══ Data for processing

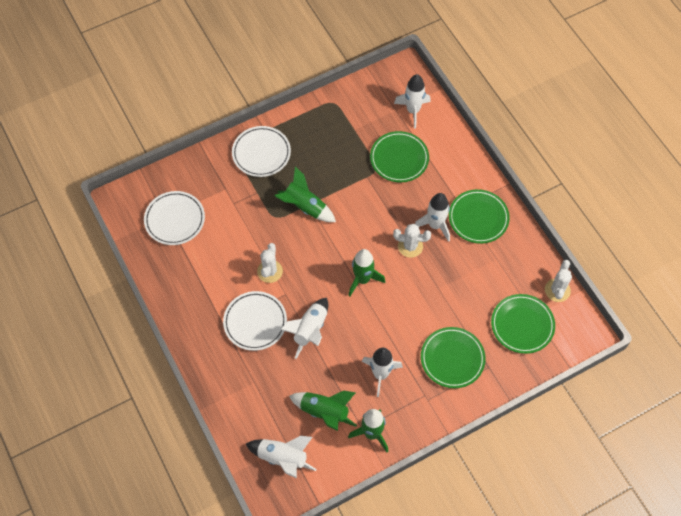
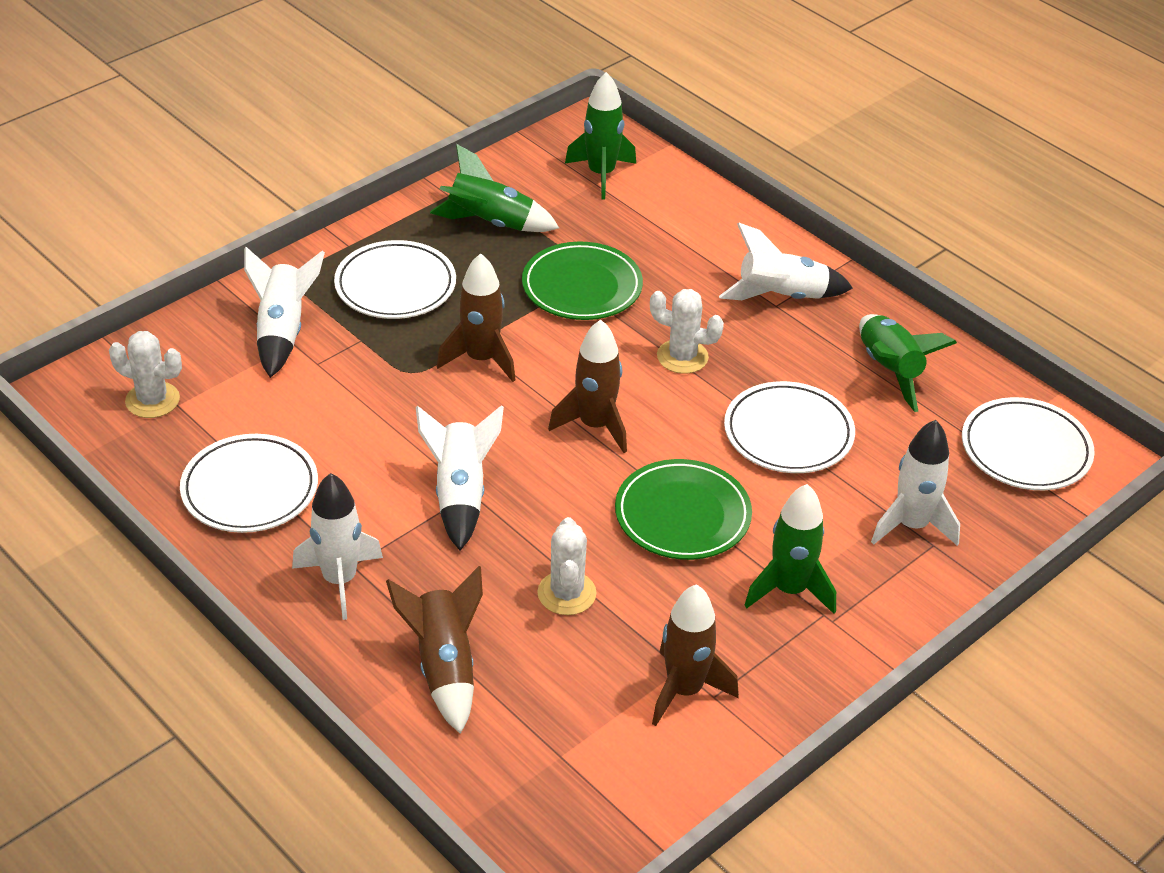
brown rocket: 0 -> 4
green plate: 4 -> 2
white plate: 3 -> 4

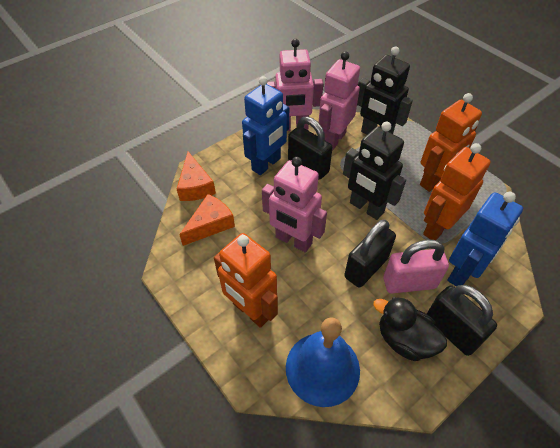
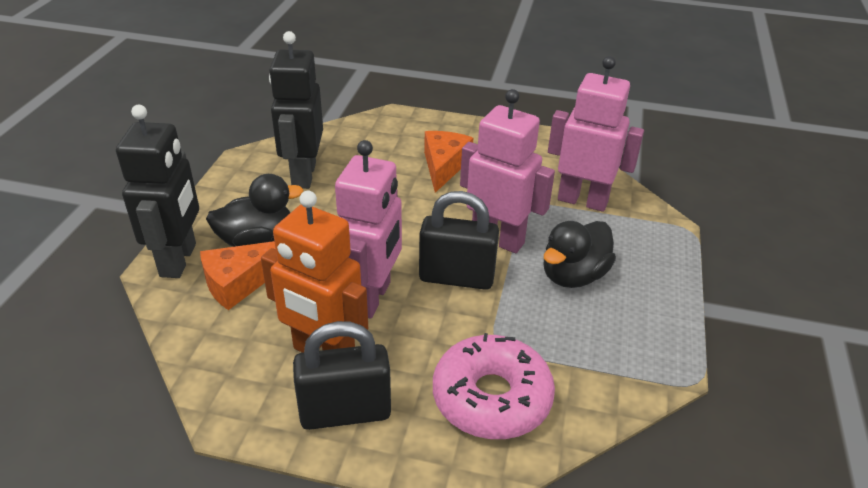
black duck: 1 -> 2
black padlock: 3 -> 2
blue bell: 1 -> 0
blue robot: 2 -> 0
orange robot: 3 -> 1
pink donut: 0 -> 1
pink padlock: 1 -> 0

════

• _Work instruction_: Please transcribe all of the entries exactly and omit any picture they hold.

• _Response to this task_:
brown rocket: 0 -> 4
green plate: 4 -> 2
white plate: 3 -> 4

black duck: 1 -> 2
black padlock: 3 -> 2
blue bell: 1 -> 0
blue robot: 2 -> 0
orange robot: 3 -> 1
pink donut: 0 -> 1
pink padlock: 1 -> 0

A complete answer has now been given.